__Your task__. Lines holding the string "orange" are the ones to copy; find them all in the data.
====
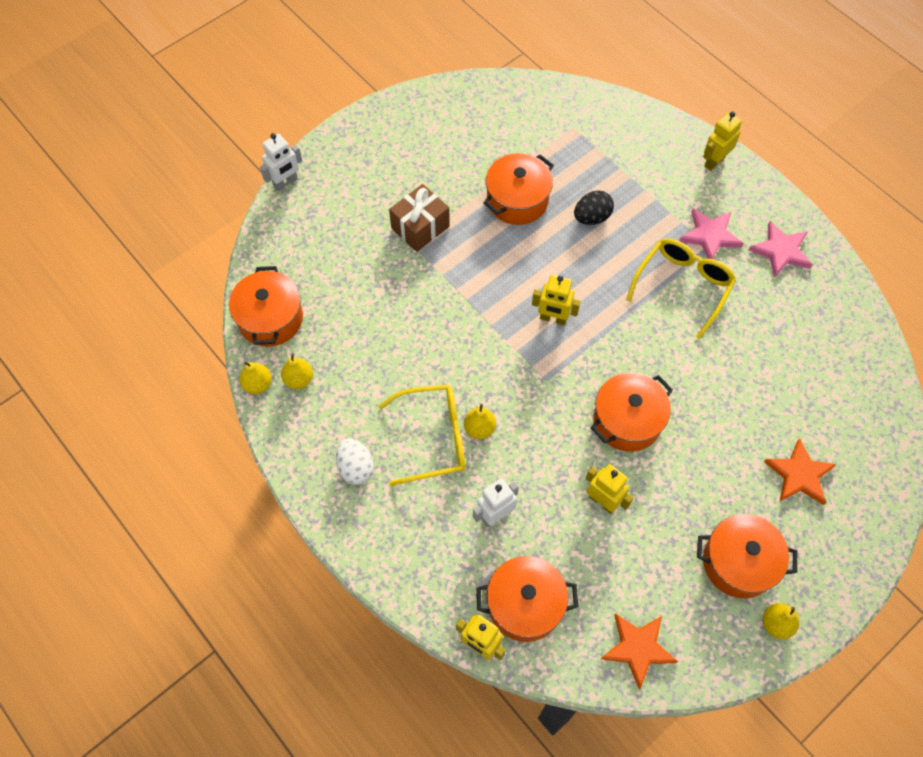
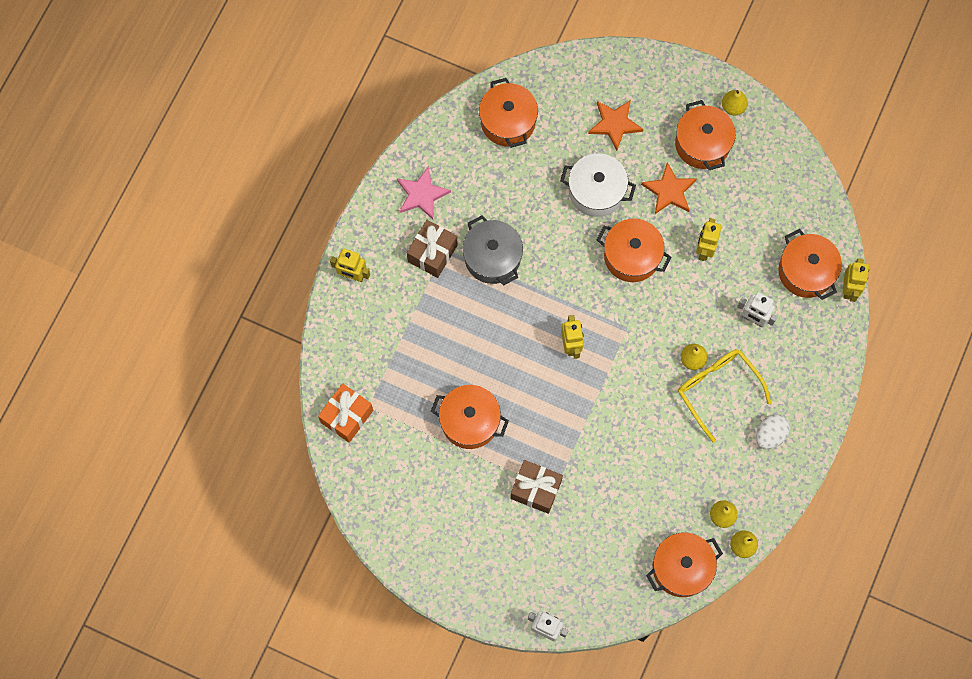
camera: 115 degrees left, 10 degrees up
black egg [574,190,614,225] -> none
orange star [601,613,678,689] -> orange star moved to [641,162,697,214]
yellow glasses [626,239,736,339] -> grey pot [463,215,523,286]
pink star [679,208,744,259] -> brown gift [407,220,458,278]
none -> orange gift [318,384,373,443]
none -> orange pot [479,78,538,148]
none -> white pot [560,153,636,217]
====
__Solution__.
orange star [601,613,678,689] -> orange star moved to [641,162,697,214]
none -> orange gift [318,384,373,443]
none -> orange pot [479,78,538,148]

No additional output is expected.